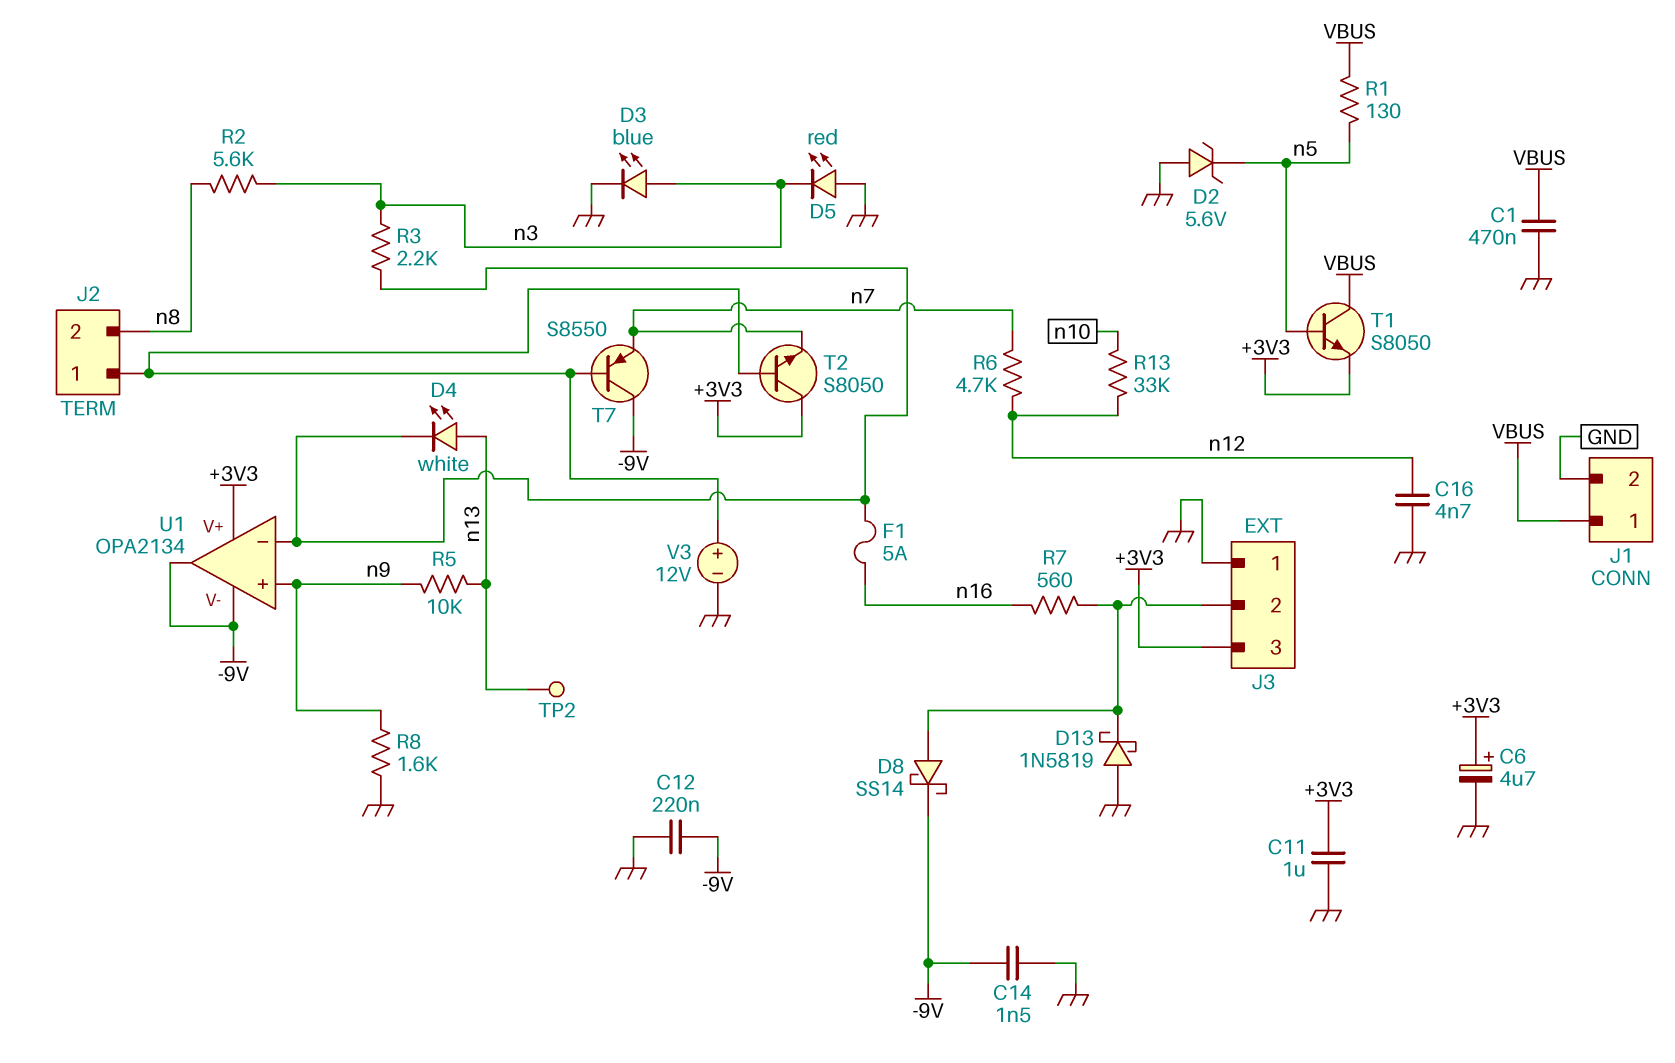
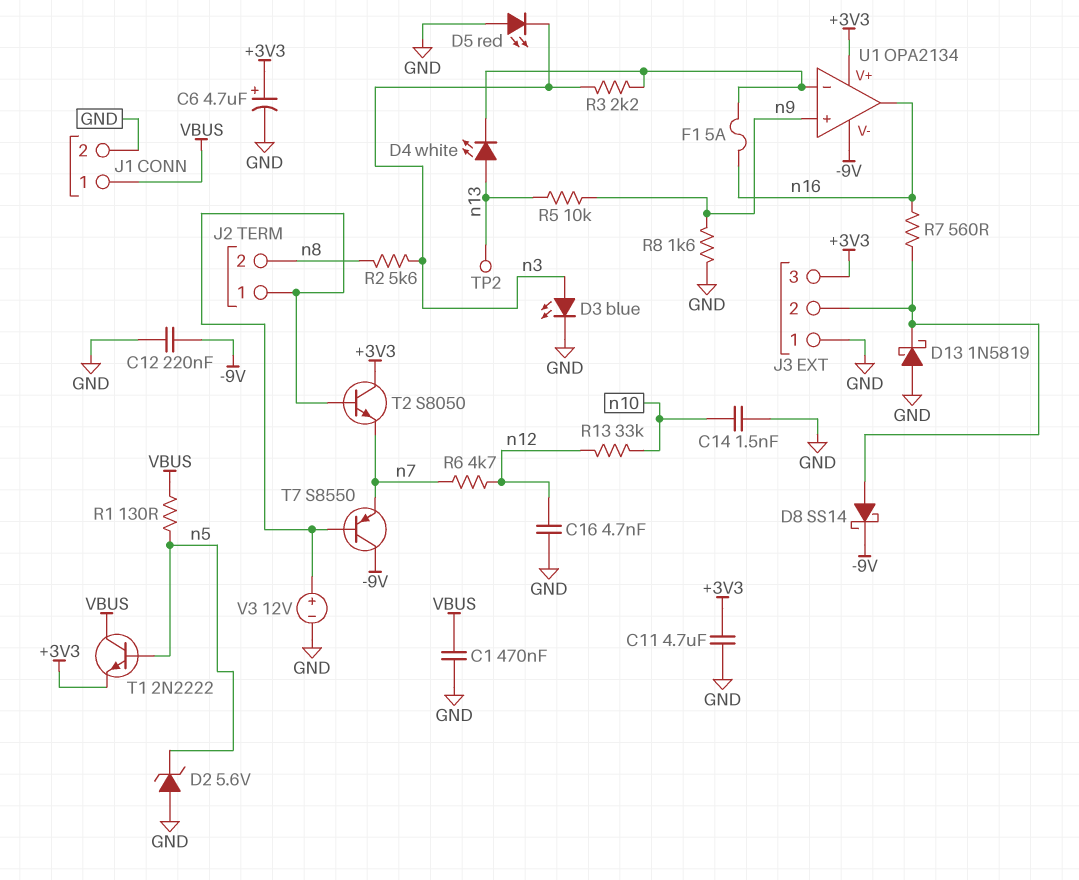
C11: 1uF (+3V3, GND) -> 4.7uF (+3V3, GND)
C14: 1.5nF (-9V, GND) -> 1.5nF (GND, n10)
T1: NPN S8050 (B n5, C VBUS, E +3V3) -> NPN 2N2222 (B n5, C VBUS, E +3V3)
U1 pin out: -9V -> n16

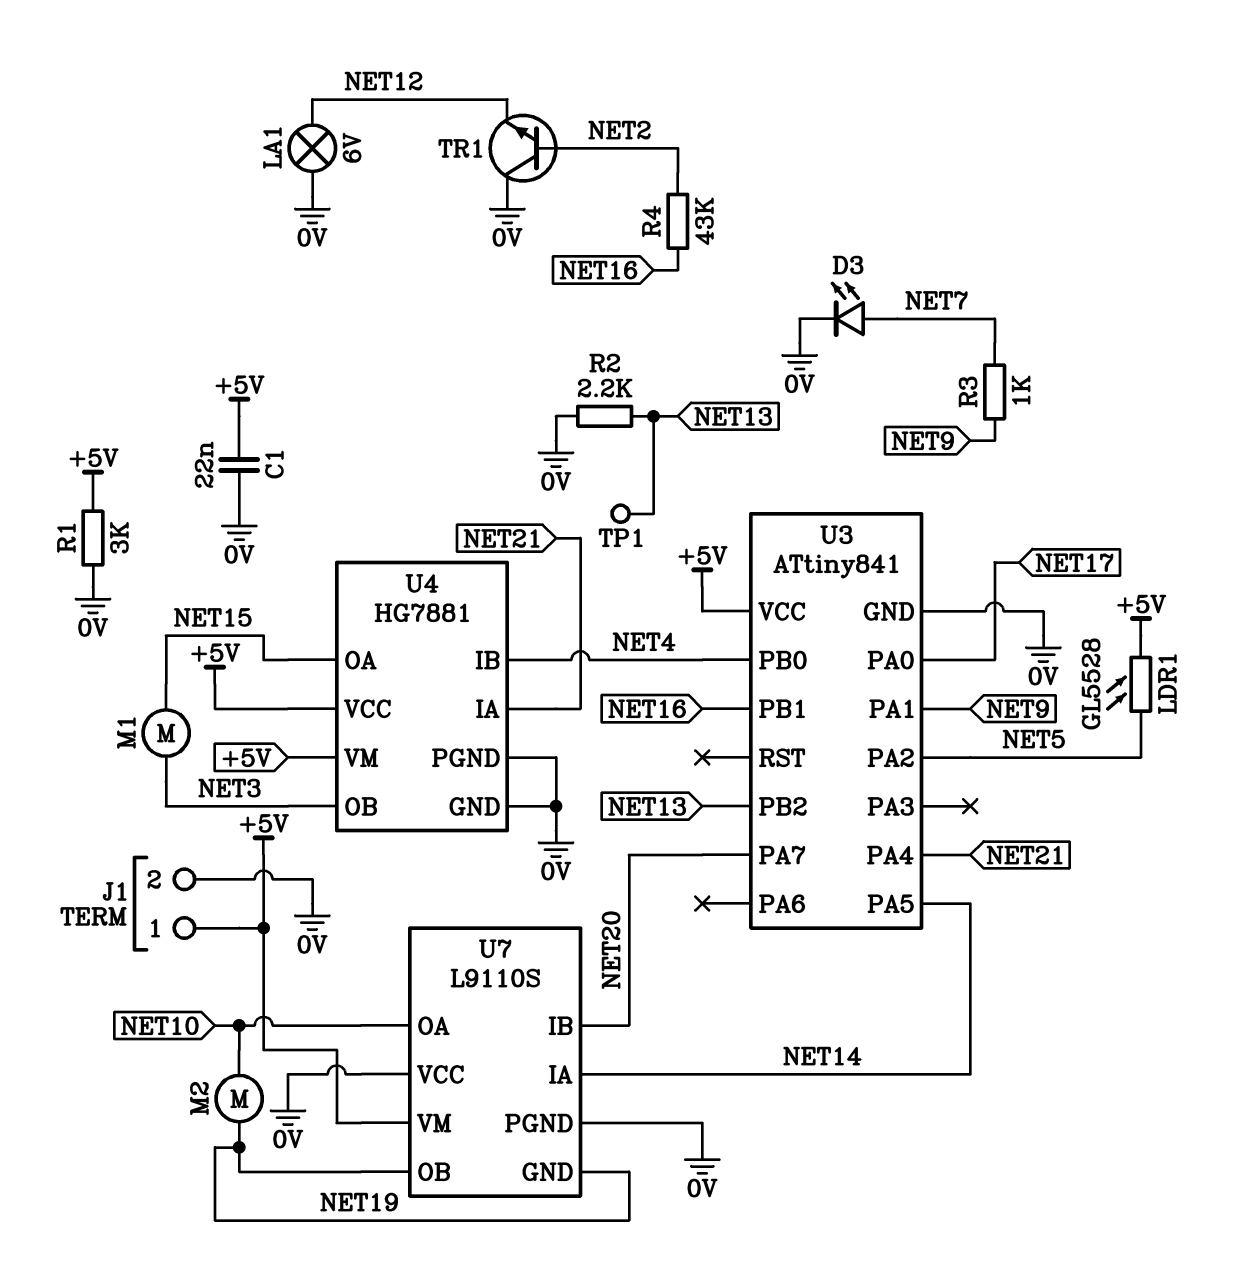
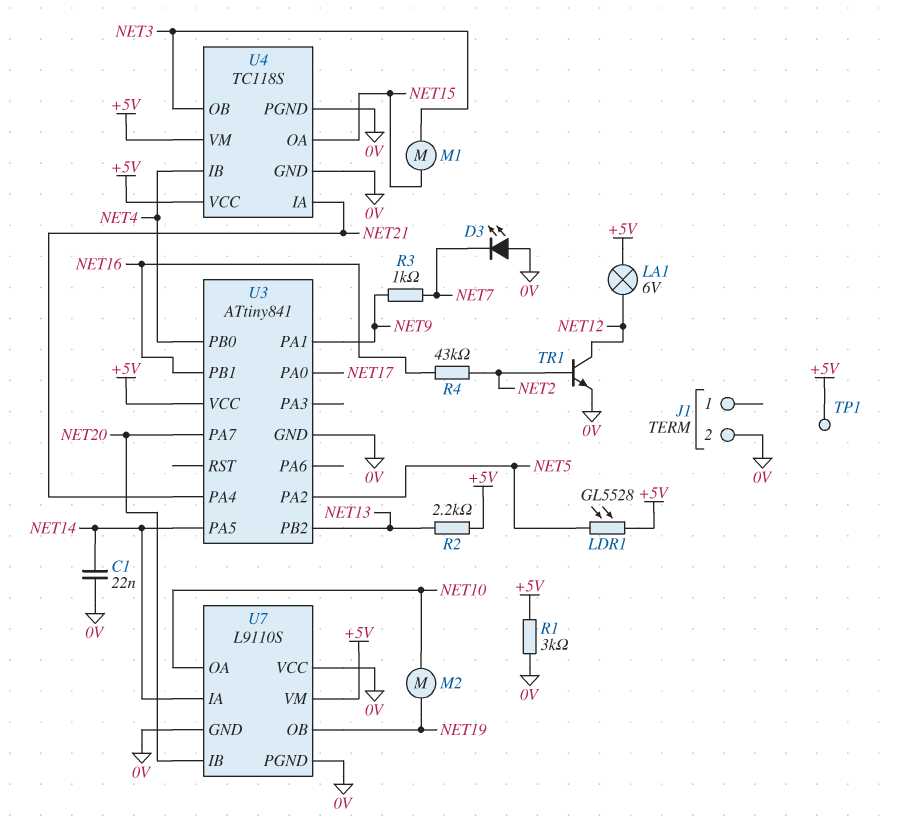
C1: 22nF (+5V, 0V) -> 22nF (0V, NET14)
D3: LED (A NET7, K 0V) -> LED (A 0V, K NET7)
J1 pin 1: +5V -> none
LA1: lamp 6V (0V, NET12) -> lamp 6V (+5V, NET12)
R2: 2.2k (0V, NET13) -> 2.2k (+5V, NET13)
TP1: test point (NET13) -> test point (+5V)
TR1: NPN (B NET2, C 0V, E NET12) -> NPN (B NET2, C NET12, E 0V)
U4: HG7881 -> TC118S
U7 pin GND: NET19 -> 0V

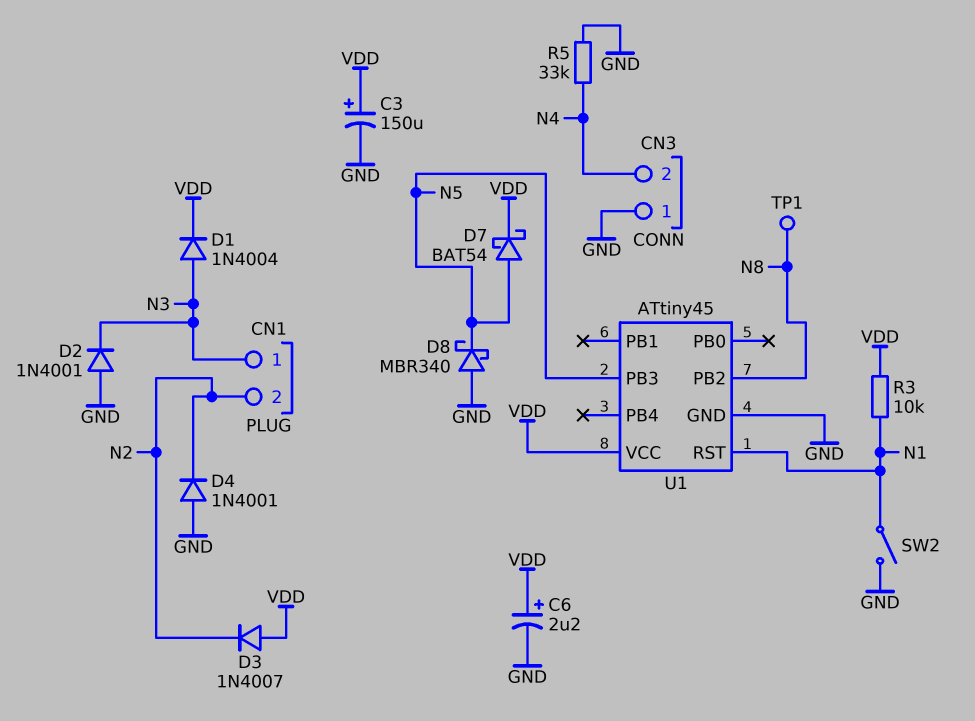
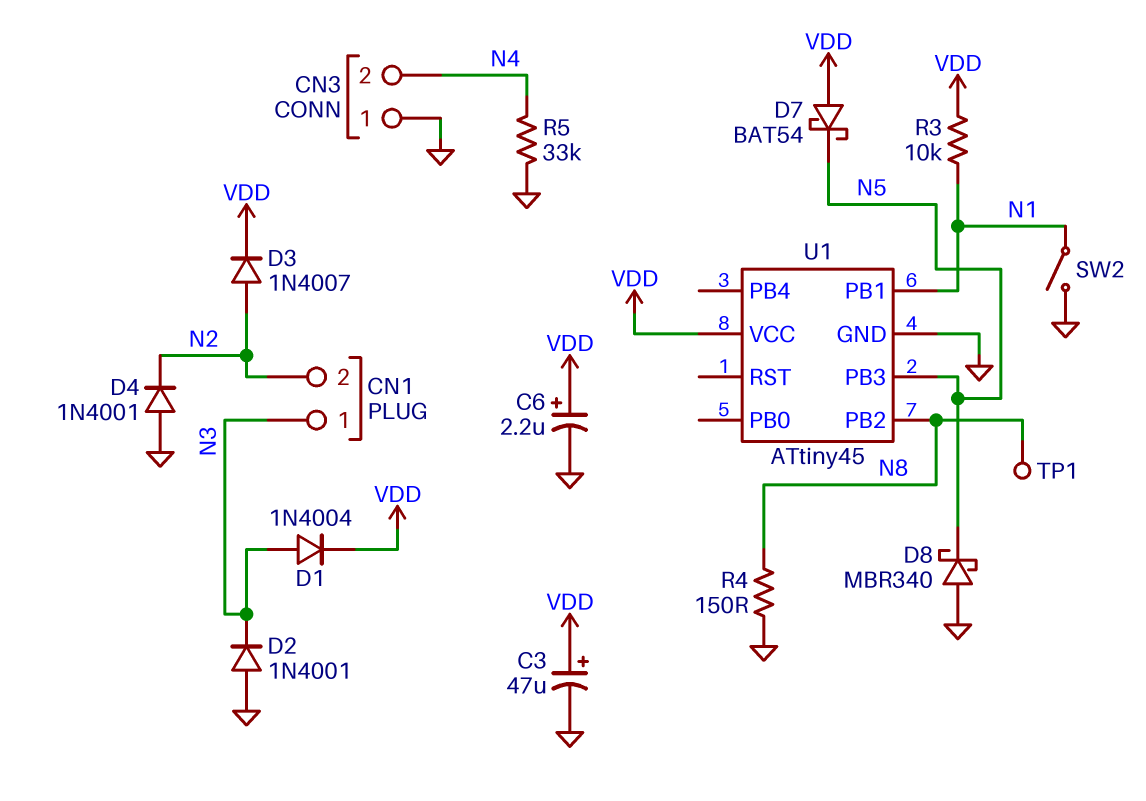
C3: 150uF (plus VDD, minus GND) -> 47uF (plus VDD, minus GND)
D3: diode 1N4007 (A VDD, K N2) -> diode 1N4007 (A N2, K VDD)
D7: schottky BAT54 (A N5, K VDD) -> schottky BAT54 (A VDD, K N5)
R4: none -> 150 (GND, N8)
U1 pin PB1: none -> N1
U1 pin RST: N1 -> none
※
TASK OBJECTIVE » All lines in the data that contain the word "none" should be copied.

RESULT FOR THIS TASK »
J1 pin 1: +5V -> none
R4: none -> 150 (GND, N8)
U1 pin PB1: none -> N1
U1 pin RST: N1 -> none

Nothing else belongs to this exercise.